[Work request]
Go through the data below. List every line that holds the word "rotated".

[Data records]
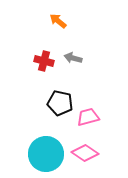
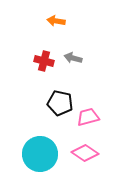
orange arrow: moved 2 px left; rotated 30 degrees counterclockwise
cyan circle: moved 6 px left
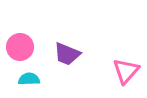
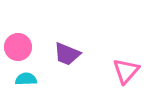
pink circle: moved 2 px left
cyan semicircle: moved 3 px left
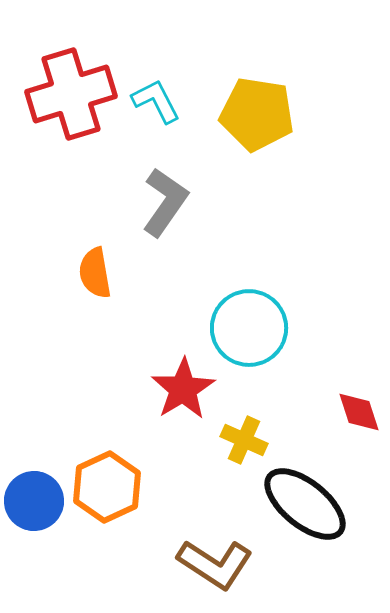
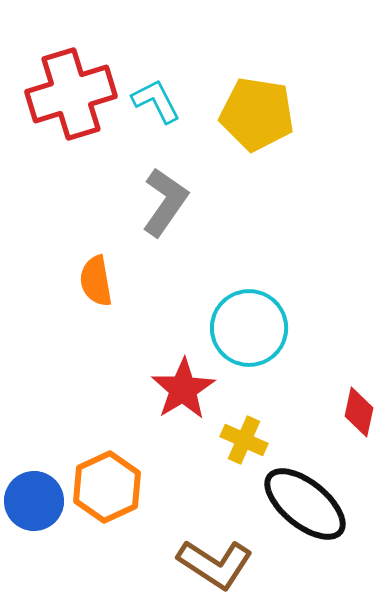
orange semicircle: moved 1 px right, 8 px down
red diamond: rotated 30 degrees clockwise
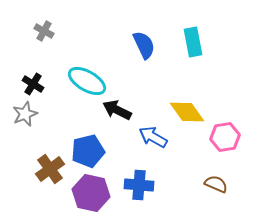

[Written response]
orange arrow: moved 2 px left; rotated 30 degrees counterclockwise
red diamond: rotated 30 degrees clockwise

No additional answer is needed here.